- _INPUT DATA_
════

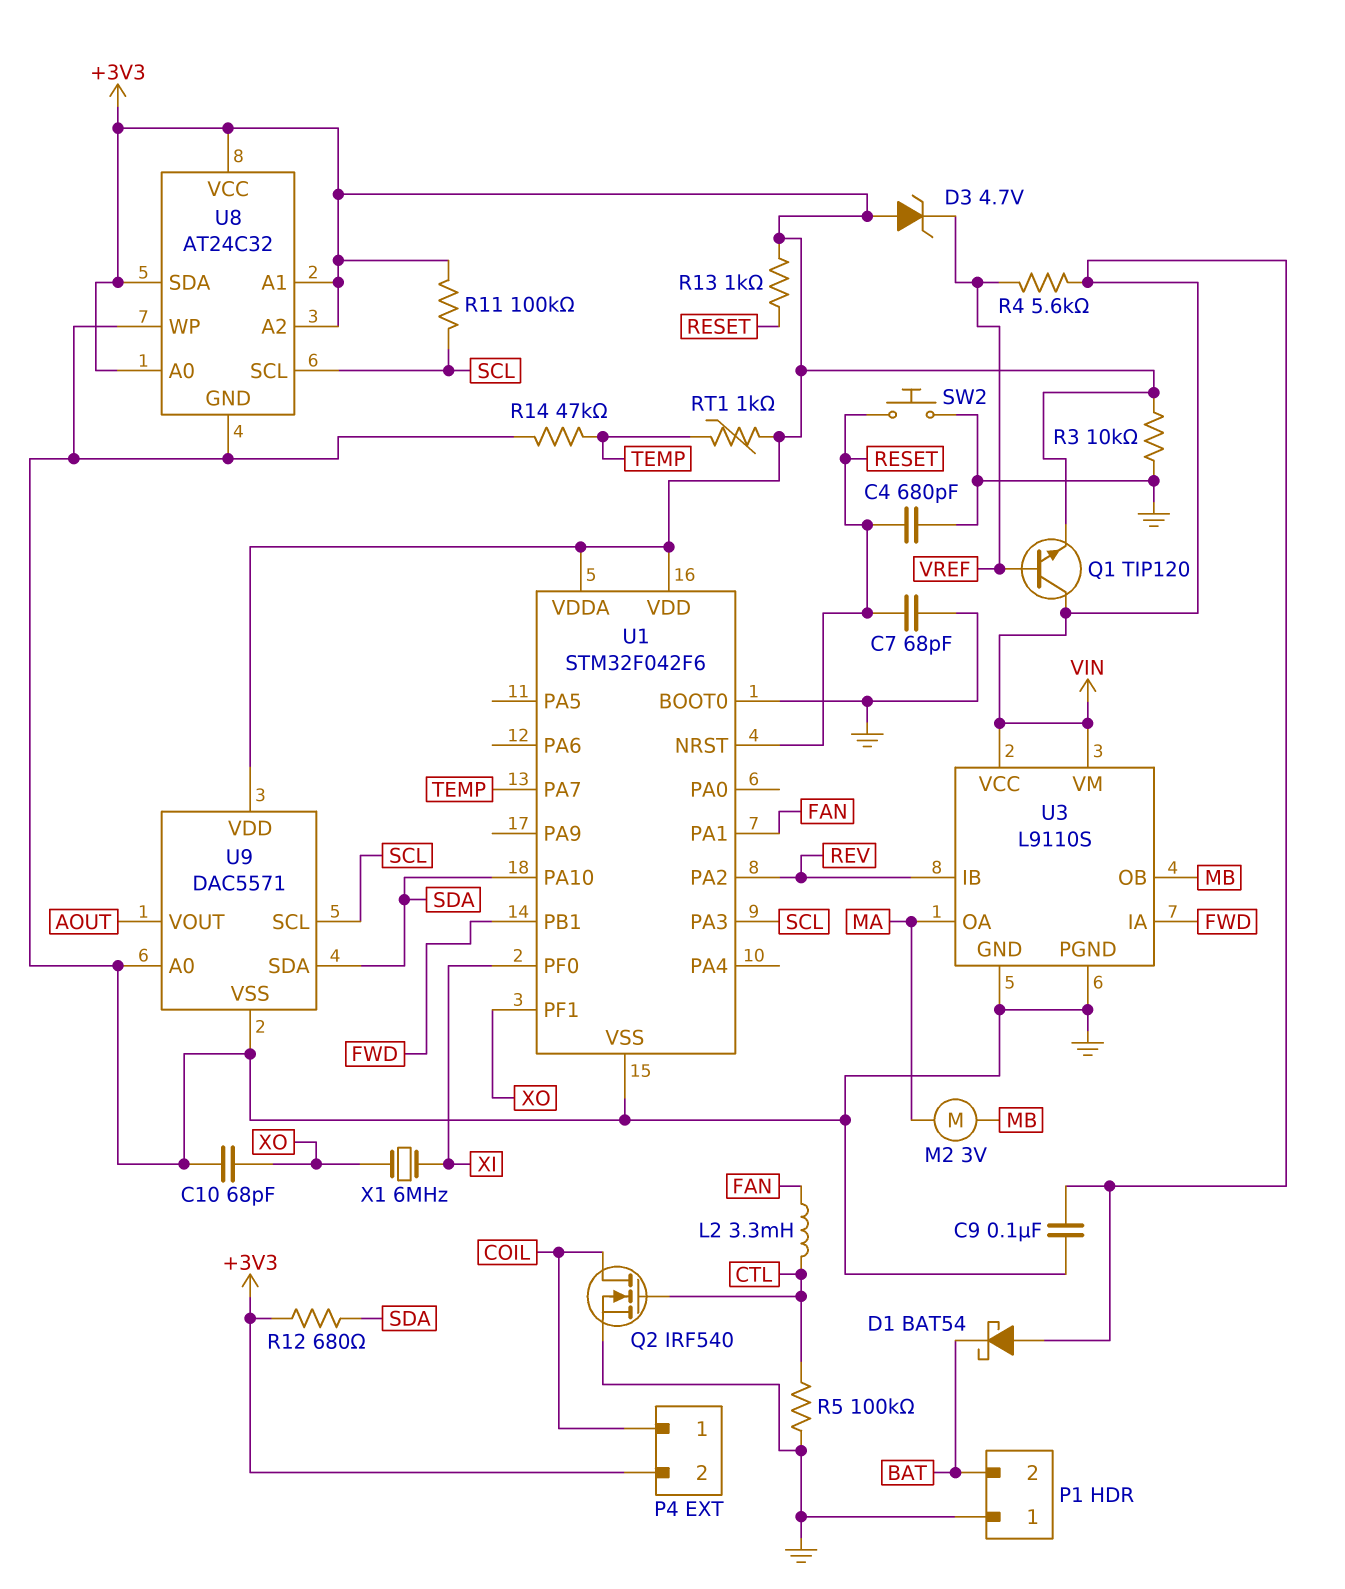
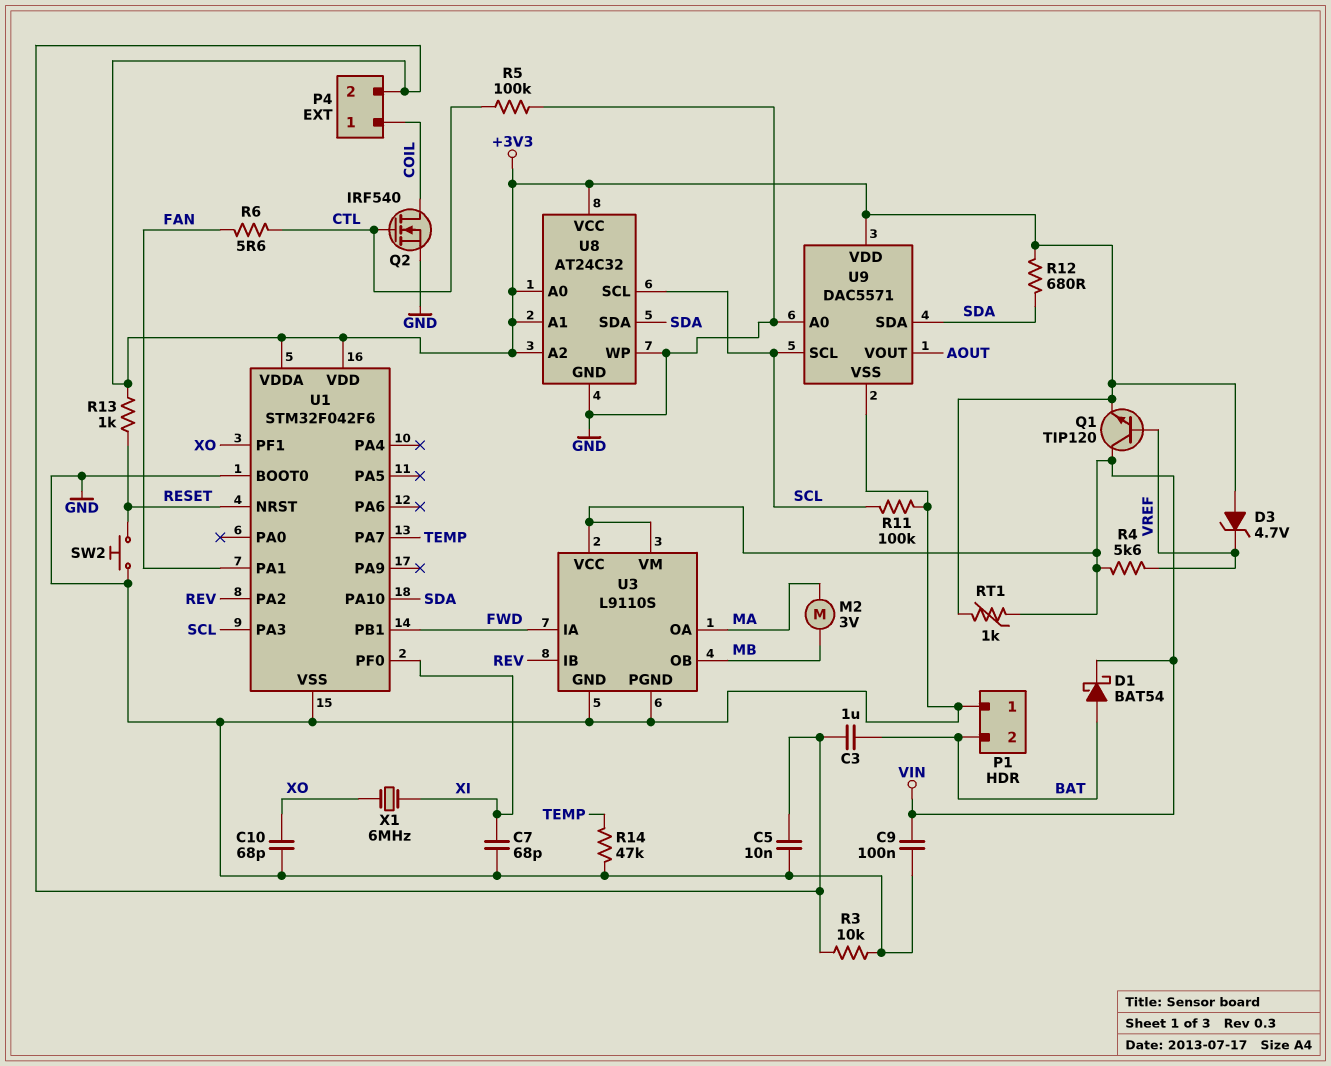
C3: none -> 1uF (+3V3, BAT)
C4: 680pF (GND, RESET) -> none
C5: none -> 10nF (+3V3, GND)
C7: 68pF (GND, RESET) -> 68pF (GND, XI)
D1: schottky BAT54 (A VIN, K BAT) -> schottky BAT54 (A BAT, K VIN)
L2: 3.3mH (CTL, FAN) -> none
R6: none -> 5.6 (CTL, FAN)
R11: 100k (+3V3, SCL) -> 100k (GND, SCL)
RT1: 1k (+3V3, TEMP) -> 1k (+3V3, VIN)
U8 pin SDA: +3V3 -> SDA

════

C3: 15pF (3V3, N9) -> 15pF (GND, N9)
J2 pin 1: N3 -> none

════

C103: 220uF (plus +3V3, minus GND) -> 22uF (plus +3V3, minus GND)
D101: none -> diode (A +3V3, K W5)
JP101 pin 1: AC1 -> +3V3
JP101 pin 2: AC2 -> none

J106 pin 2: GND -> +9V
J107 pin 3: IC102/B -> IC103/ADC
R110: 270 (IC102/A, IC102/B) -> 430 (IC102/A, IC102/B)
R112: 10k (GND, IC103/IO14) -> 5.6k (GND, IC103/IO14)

════

- _BRIEF_
Only the lines above from the line containing "R11: 100k (+3V3, SCL) -> 100k (GND, SCL)" through the line containing "U8 pin SDA: +3V3 -> SDA" should be retyped, exactly and with both ends included.

- _RESPONSE AREA_
R11: 100k (+3V3, SCL) -> 100k (GND, SCL)
RT1: 1k (+3V3, TEMP) -> 1k (+3V3, VIN)
U8 pin SDA: +3V3 -> SDA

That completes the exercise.